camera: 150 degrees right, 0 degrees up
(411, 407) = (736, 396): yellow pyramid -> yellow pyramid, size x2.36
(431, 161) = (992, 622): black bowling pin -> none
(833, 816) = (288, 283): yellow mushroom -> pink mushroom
...
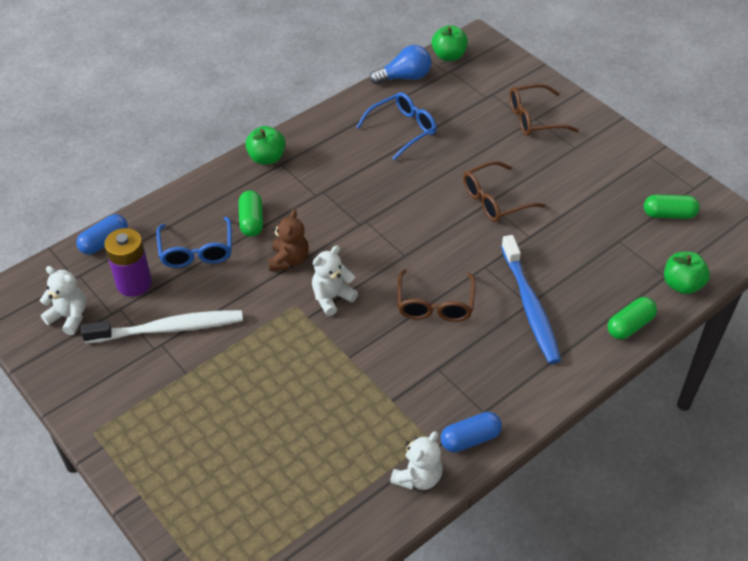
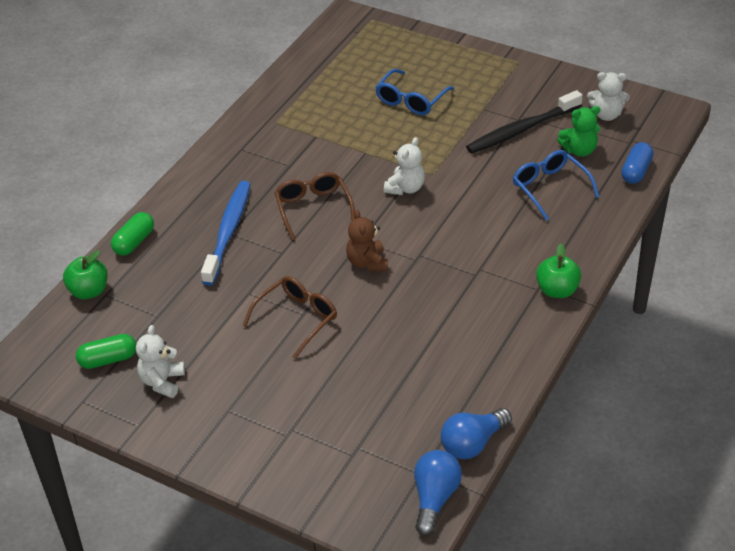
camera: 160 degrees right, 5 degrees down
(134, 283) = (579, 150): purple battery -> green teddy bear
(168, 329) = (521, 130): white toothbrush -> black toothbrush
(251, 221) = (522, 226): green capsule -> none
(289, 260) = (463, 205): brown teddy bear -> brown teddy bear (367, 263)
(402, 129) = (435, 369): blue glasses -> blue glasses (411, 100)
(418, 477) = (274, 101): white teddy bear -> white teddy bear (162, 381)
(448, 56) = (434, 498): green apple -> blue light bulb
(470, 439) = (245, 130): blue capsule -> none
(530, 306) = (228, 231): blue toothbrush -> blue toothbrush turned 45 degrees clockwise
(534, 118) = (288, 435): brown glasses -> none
...
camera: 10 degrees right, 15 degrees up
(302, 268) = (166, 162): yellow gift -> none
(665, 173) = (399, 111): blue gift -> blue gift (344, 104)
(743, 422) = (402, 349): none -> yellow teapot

Task instructions -
Search the records above for "brown" and copy every line that has it.

Solved exercise -
(289, 260) = (463, 205): brown teddy bear -> brown teddy bear (367, 263)
(534, 118) = (288, 435): brown glasses -> none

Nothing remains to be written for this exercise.